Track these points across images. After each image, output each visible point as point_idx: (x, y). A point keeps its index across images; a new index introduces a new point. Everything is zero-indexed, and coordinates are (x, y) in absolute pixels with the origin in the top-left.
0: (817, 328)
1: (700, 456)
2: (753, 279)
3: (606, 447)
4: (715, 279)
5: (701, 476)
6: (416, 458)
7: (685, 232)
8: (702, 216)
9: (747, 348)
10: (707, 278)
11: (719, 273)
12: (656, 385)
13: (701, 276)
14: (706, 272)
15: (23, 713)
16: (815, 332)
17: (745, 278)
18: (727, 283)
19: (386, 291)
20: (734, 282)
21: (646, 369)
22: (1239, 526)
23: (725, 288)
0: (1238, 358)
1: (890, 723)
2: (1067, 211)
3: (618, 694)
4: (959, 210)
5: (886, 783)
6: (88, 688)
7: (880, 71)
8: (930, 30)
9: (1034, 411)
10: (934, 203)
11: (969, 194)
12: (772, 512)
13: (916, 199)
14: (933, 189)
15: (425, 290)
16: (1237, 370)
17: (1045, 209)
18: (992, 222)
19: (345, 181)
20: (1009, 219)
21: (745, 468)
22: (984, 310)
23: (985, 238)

- Task description
Set down every item above again, word for word and in the same order.

- Final result
Track these points across images. After each image, output each visible point as point_idx: (x, y). A point keeps its index across images; a new index introduces a new point. Everything is zero-indexed, and coordinates are (x, y) in absolute pixels with the origin in the top-left.
0: (817, 328)
1: (700, 456)
2: (753, 279)
3: (606, 447)
4: (715, 279)
5: (701, 476)
6: (416, 458)
7: (685, 232)
8: (702, 216)
9: (747, 348)
10: (707, 278)
11: (719, 273)
12: (656, 385)
13: (701, 276)
14: (706, 272)
15: (23, 713)
16: (815, 332)
17: (745, 278)
18: (727, 283)
19: (386, 291)
20: (734, 282)
21: (646, 369)
22: (1239, 526)
23: (725, 288)
0: (1238, 358)
1: (890, 723)
2: (1067, 211)
3: (618, 694)
4: (959, 210)
5: (886, 783)
6: (88, 688)
7: (880, 71)
8: (930, 30)
9: (1034, 411)
10: (934, 203)
11: (969, 194)
12: (772, 512)
13: (916, 199)
14: (933, 189)
15: (425, 290)
16: (1237, 370)
17: (1045, 209)
18: (992, 222)
19: (345, 181)
20: (1009, 219)
21: (745, 468)
22: (984, 310)
23: (985, 238)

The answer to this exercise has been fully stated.